(Beginning of Exercise material)
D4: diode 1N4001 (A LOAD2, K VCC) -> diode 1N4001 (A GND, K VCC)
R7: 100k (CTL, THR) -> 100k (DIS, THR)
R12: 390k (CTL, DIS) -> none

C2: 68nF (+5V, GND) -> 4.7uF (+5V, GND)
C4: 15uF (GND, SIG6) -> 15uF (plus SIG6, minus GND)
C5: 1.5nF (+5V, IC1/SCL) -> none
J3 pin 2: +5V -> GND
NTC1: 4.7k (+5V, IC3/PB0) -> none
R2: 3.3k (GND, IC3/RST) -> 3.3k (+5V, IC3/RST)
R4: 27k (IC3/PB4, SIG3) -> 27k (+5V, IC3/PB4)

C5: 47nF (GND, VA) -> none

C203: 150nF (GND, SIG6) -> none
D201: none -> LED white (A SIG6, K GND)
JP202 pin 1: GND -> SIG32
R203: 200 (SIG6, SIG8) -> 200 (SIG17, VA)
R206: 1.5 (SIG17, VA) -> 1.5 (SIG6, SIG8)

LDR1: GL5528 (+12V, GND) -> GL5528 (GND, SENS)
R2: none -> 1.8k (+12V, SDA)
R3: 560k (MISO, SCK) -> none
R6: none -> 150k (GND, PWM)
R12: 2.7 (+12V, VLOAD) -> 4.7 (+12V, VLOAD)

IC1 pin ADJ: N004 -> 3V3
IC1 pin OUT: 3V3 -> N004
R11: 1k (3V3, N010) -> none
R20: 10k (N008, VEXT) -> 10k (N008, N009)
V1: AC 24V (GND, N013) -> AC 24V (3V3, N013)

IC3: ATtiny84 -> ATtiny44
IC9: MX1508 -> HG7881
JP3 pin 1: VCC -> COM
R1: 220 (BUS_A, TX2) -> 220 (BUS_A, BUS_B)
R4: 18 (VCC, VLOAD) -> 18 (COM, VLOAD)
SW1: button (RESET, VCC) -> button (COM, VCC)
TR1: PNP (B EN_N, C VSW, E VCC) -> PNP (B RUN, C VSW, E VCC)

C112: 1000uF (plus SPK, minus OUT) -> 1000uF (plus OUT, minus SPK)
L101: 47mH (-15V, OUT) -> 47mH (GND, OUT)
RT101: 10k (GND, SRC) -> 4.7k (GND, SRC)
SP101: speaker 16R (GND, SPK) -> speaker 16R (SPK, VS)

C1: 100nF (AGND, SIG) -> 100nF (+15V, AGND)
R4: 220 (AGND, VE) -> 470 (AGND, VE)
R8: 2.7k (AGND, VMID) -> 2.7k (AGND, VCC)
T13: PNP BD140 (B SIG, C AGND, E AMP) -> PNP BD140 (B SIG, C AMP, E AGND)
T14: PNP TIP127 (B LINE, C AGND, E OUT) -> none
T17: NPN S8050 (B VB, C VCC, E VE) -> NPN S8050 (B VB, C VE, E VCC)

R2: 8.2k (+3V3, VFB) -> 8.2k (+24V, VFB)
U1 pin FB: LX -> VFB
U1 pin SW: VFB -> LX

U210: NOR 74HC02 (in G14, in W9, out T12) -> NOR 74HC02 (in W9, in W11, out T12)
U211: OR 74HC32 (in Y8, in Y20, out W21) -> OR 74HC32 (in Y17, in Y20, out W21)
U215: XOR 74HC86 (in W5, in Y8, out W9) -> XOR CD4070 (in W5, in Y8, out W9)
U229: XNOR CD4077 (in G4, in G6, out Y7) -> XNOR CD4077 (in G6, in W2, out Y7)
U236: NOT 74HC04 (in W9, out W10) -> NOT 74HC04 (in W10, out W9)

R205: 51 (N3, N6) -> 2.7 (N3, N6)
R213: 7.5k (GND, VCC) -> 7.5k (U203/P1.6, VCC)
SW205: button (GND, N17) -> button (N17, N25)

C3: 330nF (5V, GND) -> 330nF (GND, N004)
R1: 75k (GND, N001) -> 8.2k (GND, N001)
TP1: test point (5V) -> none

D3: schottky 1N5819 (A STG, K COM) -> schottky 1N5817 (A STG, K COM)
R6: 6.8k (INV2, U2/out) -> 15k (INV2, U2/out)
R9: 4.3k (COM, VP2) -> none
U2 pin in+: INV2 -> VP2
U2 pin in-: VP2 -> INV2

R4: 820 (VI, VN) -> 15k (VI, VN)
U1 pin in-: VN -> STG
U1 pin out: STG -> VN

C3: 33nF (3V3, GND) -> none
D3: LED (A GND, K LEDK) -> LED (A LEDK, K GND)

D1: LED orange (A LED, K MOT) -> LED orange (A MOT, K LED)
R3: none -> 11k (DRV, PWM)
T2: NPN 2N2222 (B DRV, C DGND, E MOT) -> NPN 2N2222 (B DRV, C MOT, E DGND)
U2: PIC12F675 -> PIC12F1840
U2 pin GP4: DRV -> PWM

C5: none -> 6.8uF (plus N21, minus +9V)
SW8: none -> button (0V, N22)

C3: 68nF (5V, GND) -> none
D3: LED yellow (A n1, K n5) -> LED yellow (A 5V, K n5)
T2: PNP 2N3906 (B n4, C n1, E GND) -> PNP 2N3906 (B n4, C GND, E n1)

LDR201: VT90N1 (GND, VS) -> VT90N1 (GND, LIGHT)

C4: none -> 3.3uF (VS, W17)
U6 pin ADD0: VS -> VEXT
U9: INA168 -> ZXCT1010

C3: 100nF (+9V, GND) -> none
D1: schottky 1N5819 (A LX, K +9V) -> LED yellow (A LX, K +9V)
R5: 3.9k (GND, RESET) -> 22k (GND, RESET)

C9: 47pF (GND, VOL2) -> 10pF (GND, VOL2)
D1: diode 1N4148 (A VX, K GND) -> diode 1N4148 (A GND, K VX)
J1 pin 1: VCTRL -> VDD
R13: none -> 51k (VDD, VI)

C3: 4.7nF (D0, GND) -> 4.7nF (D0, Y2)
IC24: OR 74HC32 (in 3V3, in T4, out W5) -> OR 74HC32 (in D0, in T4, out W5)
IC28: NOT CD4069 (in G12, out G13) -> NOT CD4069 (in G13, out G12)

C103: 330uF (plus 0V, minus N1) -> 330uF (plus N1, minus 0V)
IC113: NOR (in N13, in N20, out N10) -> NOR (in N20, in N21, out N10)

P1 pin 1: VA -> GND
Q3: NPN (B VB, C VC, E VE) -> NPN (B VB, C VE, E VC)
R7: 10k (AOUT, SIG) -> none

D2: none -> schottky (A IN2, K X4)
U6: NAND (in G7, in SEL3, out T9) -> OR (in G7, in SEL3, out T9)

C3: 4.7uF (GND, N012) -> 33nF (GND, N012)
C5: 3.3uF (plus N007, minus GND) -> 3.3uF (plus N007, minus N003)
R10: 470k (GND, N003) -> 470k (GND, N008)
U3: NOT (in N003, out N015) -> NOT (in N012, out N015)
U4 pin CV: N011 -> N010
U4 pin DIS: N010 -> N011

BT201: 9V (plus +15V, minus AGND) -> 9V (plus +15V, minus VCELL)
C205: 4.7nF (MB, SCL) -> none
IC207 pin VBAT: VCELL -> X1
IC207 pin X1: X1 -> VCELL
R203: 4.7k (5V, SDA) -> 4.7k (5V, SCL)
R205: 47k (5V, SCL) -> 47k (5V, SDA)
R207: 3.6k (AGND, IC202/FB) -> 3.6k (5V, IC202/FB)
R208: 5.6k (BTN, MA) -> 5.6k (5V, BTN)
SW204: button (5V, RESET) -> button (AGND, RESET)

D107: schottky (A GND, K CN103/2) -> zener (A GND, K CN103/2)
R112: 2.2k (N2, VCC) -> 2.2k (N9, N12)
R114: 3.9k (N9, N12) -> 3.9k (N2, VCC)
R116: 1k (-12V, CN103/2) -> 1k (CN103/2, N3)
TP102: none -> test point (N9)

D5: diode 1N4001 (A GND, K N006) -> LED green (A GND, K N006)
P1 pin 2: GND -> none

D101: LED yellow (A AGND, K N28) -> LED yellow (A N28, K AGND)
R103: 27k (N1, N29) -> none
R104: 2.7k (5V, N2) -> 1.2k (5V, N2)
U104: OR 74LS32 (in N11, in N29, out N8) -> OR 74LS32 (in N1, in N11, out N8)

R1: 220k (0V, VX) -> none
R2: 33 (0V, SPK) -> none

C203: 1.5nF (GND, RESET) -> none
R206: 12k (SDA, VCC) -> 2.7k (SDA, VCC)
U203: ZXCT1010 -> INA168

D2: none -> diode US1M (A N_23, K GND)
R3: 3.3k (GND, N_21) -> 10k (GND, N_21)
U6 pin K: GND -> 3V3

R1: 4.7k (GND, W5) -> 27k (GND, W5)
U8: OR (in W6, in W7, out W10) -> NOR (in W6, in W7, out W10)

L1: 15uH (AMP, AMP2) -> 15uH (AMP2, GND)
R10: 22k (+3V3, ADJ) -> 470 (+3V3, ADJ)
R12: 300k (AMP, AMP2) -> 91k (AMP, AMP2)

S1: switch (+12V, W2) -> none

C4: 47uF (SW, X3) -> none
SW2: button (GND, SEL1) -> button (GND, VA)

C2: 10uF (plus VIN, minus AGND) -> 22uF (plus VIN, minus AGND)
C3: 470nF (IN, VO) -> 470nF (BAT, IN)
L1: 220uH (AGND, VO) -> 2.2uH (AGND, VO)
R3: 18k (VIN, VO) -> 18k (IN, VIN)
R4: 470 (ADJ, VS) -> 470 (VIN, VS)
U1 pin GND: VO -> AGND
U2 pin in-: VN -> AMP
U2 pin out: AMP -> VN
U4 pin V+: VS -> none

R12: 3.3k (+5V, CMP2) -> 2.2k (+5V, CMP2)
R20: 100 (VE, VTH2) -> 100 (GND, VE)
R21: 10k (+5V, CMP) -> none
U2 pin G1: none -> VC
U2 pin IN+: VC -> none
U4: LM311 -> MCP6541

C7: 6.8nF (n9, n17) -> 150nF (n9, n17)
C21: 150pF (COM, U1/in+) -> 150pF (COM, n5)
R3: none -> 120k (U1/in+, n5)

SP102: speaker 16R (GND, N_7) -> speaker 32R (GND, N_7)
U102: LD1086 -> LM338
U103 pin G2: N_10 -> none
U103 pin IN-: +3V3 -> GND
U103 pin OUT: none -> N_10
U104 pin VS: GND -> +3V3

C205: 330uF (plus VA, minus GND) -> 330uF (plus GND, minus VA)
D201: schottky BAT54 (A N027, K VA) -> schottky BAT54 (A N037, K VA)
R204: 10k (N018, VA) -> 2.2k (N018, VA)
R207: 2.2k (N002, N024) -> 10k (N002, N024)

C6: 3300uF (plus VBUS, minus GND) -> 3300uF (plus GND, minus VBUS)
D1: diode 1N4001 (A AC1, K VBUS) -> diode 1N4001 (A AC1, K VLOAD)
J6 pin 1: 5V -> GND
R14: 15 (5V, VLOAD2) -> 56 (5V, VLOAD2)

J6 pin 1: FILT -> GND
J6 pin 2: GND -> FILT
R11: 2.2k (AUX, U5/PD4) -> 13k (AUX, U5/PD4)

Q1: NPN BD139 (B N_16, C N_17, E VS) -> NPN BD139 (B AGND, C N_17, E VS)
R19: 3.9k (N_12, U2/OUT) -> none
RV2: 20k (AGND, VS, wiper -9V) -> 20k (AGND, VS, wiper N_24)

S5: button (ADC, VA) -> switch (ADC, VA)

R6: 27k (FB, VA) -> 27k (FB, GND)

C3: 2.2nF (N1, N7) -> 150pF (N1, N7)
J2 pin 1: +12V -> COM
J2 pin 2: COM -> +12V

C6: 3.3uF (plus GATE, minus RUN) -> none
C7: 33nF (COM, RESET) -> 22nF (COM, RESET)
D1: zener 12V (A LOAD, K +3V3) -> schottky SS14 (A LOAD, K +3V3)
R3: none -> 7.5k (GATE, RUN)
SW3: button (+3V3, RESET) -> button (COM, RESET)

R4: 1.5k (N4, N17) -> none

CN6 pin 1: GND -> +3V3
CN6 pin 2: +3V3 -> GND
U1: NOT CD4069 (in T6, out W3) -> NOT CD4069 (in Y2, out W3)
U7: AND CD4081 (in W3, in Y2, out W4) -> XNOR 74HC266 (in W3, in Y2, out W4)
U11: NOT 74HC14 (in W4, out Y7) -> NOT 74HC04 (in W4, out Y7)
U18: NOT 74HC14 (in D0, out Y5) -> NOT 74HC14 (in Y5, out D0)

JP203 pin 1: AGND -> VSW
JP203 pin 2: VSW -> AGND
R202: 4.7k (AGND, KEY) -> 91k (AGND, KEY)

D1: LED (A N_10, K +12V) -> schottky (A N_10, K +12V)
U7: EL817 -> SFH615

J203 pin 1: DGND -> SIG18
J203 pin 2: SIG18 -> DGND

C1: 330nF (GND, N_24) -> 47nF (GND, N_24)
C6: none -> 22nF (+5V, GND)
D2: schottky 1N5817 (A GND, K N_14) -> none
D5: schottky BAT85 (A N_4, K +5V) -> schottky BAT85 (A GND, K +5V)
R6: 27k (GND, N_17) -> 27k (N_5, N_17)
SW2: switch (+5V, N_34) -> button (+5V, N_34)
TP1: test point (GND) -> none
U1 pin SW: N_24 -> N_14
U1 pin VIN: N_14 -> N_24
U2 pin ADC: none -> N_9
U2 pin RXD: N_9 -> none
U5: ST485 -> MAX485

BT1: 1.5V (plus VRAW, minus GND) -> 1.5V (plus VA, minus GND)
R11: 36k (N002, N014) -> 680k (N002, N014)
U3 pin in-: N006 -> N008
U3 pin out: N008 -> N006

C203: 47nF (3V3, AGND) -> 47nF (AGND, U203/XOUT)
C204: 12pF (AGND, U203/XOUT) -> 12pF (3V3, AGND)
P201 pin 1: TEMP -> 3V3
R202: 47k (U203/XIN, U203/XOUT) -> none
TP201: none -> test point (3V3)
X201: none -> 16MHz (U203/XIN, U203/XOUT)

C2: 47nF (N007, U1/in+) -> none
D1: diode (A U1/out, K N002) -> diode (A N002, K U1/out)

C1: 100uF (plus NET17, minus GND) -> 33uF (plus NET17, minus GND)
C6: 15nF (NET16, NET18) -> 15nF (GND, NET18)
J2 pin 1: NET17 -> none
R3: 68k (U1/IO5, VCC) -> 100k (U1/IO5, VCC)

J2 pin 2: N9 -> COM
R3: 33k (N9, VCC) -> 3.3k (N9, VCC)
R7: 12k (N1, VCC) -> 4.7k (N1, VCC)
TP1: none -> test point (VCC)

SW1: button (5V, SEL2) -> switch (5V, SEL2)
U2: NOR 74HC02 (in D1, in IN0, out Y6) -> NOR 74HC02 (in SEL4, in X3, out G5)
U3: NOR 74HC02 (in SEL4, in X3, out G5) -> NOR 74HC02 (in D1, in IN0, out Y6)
(End of Exercise material)
* [What is required]: Return only this span, exactly: the line that contains "C204: 12pF (AGND, U203/XOUT)" and all lines after it to the end of the records.

* [Answer space]:
C204: 12pF (AGND, U203/XOUT) -> 12pF (3V3, AGND)
P201 pin 1: TEMP -> 3V3
R202: 47k (U203/XIN, U203/XOUT) -> none
TP201: none -> test point (3V3)
X201: none -> 16MHz (U203/XIN, U203/XOUT)

C2: 47nF (N007, U1/in+) -> none
D1: diode (A U1/out, K N002) -> diode (A N002, K U1/out)

C1: 100uF (plus NET17, minus GND) -> 33uF (plus NET17, minus GND)
C6: 15nF (NET16, NET18) -> 15nF (GND, NET18)
J2 pin 1: NET17 -> none
R3: 68k (U1/IO5, VCC) -> 100k (U1/IO5, VCC)

J2 pin 2: N9 -> COM
R3: 33k (N9, VCC) -> 3.3k (N9, VCC)
R7: 12k (N1, VCC) -> 4.7k (N1, VCC)
TP1: none -> test point (VCC)

SW1: button (5V, SEL2) -> switch (5V, SEL2)
U2: NOR 74HC02 (in D1, in IN0, out Y6) -> NOR 74HC02 (in SEL4, in X3, out G5)
U3: NOR 74HC02 (in SEL4, in X3, out G5) -> NOR 74HC02 (in D1, in IN0, out Y6)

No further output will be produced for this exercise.